• **Aim of the exercise**:
Return only the lines from the top of the data down to the one that holds "(588, 228) = (581, 297): yellow", both included, without any pictures.

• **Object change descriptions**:
_ _ _ _
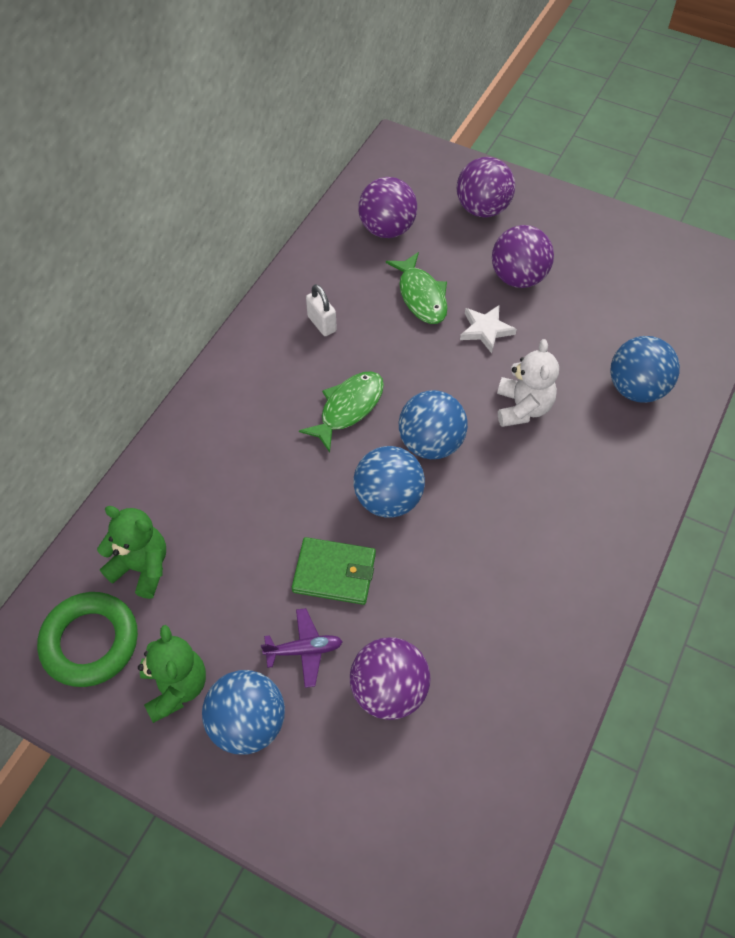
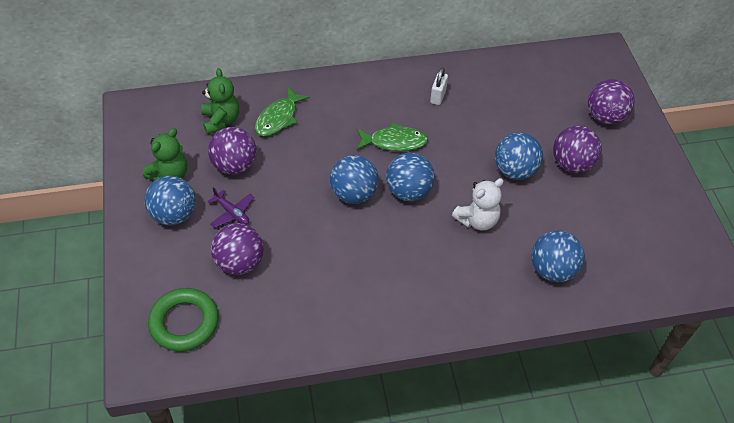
camera: 50 degrees right, 5 degrees down
(90, 642) = (166, 128): green ring -> green ring (184, 322)
(334, 573) = (287, 198): green wallet -> none
(387, 229) = (536, 83): purple ball -> purple ball (234, 165)
(421, 296) = (505, 127): green fish -> green fish (278, 118)
(485, 330) = (514, 171): white star -> blue ball

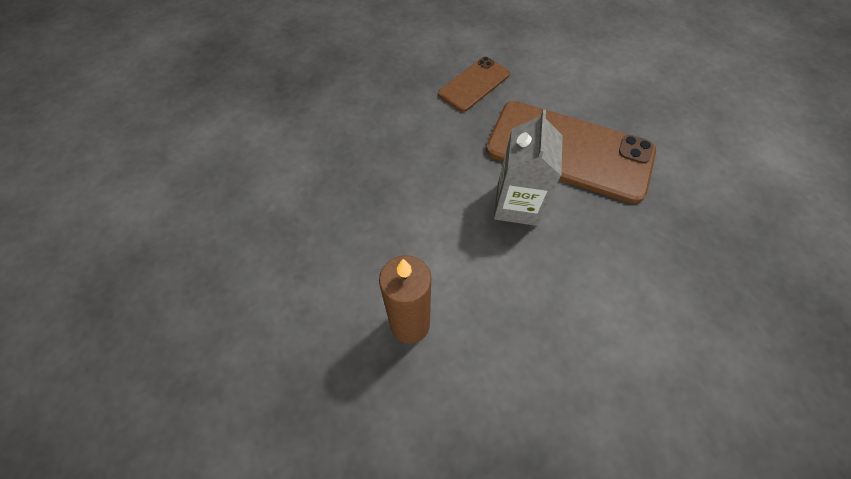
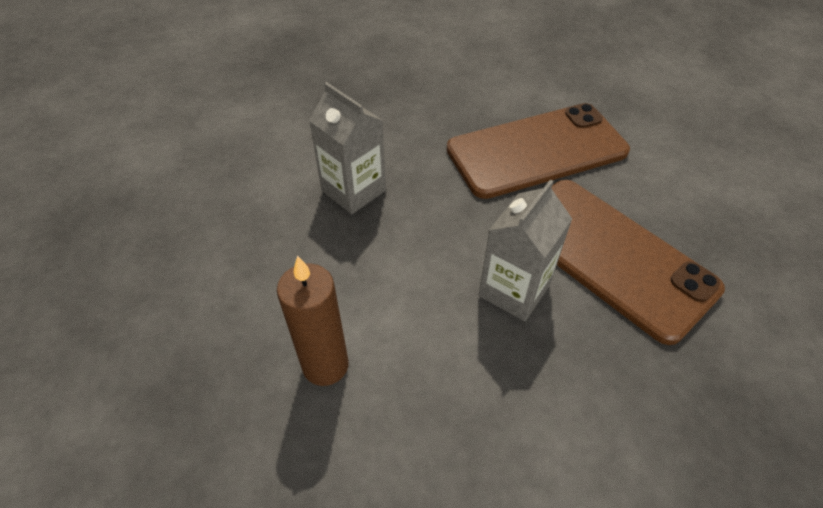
camera: 25 degrees right, 10 degrees down
(349, 169) = (353, 190): none -> grey carton
(474, 84) = (537, 151): brown phone -> brown phone, size x1.92

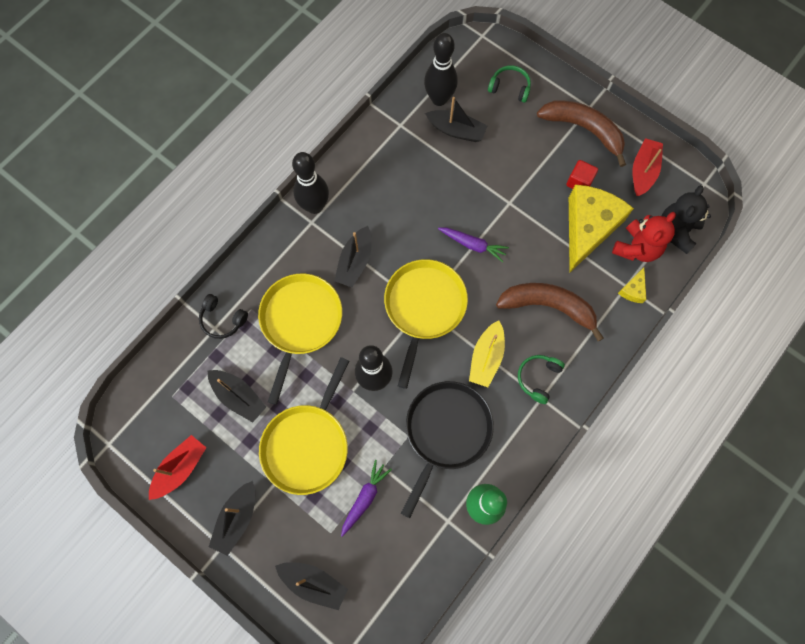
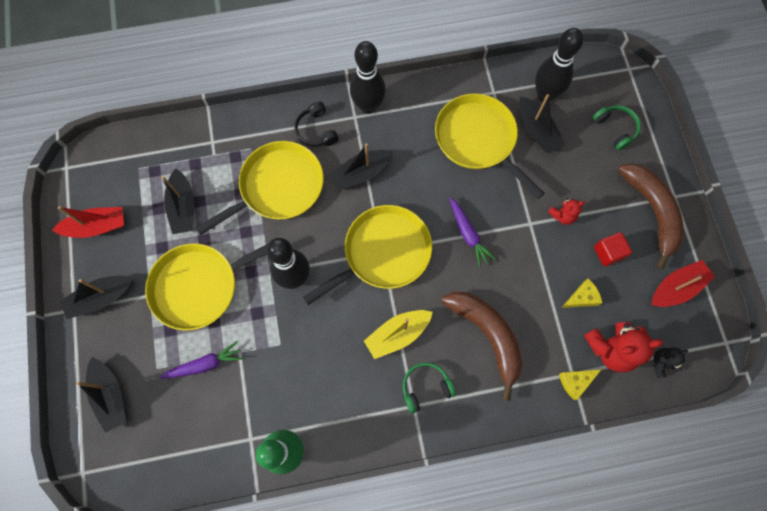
camera: 40 degrees right, 0 degrees up
(222, 319) = (223, 140): black headphones -> black headphones (316, 130)
(420, 169) = (478, 140): none -> yellow pan
(446, 432) = (312, 366): black pan -> none
(526, 179) = (562, 215): none -> red teddy bear
(588, 228) = (581, 297): yellow cheese -> yellow cheese, size x0.41
(676, 231) = (662, 363): black teddy bear -> black teddy bear, size x0.55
_ _ _ _
• **Answer section**:
camera: 50 degrees right, 5 degrees down
(90, 642) = (166, 128): green ring -> green ring (184, 322)
(334, 573) = (287, 198): green wallet -> none
(387, 229) = (536, 83): purple ball -> purple ball (234, 165)
(421, 296) = (505, 127): green fish -> green fish (278, 118)
(485, 330) = (514, 171): white star -> blue ball

camera: 25 degrees right, 10 degrees down
(349, 169) = (353, 190): none -> grey carton
(474, 84) = (537, 151): brown phone -> brown phone, size x1.92

camera: 40 degrees right, 0 degrees up
(222, 319) = (223, 140): black headphones -> black headphones (316, 130)
(420, 169) = (478, 140): none -> yellow pan
(446, 432) = (312, 366): black pan -> none
(526, 179) = (562, 215): none -> red teddy bear
(588, 228) = (581, 297): yellow cheese -> yellow cheese, size x0.41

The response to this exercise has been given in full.